**ABOUT THIS TASK**.
Retype, word for word, each line between the lines holding "(686, 155) = (269, 643): brown" and "(435, 481) = (487, 237): none", inclusive, and leave the rest of the data alone.

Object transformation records
------

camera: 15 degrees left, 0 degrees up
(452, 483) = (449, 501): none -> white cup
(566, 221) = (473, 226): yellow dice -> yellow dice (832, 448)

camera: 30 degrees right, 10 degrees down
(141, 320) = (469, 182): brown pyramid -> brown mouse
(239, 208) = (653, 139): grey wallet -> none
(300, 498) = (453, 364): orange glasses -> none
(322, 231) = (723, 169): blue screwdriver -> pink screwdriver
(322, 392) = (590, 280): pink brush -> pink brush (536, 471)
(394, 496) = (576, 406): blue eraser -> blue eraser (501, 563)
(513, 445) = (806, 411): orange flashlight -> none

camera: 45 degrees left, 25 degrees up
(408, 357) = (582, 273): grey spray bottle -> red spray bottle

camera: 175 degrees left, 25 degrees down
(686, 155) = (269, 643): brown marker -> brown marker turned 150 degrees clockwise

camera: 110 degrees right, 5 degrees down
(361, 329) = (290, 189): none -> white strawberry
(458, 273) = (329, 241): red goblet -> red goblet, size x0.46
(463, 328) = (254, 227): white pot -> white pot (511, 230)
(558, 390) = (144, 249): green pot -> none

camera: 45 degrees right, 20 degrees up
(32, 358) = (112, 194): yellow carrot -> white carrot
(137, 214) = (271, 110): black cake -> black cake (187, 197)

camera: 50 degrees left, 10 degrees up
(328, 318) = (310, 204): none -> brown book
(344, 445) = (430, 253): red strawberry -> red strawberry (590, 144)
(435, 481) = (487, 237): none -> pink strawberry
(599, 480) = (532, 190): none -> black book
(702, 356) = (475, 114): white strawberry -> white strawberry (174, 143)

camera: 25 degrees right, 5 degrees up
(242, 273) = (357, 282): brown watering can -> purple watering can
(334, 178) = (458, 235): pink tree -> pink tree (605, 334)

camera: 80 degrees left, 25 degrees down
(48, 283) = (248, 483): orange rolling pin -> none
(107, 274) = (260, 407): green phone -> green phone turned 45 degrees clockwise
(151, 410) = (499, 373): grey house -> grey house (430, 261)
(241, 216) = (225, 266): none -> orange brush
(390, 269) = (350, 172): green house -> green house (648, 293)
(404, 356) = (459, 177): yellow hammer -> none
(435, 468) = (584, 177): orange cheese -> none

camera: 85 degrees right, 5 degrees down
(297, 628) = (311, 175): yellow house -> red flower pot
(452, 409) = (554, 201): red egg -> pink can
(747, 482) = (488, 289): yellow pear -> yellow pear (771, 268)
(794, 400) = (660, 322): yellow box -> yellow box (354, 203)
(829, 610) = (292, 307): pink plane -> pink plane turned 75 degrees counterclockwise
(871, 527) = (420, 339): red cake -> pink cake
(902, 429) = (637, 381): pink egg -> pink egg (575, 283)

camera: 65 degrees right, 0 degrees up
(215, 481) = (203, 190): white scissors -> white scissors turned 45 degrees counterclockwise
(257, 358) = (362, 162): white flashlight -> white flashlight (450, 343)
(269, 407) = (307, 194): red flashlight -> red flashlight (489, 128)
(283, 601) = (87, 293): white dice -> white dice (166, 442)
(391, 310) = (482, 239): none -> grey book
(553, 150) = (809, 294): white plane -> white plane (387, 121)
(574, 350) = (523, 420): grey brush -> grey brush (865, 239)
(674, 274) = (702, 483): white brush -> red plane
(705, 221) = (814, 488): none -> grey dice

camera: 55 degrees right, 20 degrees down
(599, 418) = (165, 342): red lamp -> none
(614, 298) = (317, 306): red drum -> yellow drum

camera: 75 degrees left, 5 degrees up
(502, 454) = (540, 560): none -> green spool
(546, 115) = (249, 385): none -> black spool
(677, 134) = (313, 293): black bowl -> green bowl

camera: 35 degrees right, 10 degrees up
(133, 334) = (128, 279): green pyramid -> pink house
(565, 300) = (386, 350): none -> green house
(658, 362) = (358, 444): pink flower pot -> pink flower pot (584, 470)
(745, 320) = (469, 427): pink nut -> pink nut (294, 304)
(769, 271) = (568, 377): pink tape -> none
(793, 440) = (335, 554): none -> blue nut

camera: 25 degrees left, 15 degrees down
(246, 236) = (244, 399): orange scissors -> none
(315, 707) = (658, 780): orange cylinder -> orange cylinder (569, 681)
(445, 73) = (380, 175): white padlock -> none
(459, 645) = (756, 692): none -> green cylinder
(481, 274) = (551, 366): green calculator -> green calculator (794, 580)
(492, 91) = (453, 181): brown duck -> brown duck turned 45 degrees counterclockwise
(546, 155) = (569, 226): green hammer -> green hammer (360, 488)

------

**TASK RESULT**.
(686, 155) = (269, 643): brown marker -> brown marker turned 150 degrees clockwise

camera: 110 degrees right, 5 degrees down
(361, 329) = (290, 189): none -> white strawberry
(458, 273) = (329, 241): red goblet -> red goblet, size x0.46
(463, 328) = (254, 227): white pot -> white pot (511, 230)
(558, 390) = (144, 249): green pot -> none

camera: 45 degrees right, 20 degrees up
(32, 358) = (112, 194): yellow carrot -> white carrot
(137, 214) = (271, 110): black cake -> black cake (187, 197)

camera: 50 degrees left, 10 degrees up
(328, 318) = (310, 204): none -> brown book
(344, 445) = (430, 253): red strawberry -> red strawberry (590, 144)
(435, 481) = (487, 237): none -> pink strawberry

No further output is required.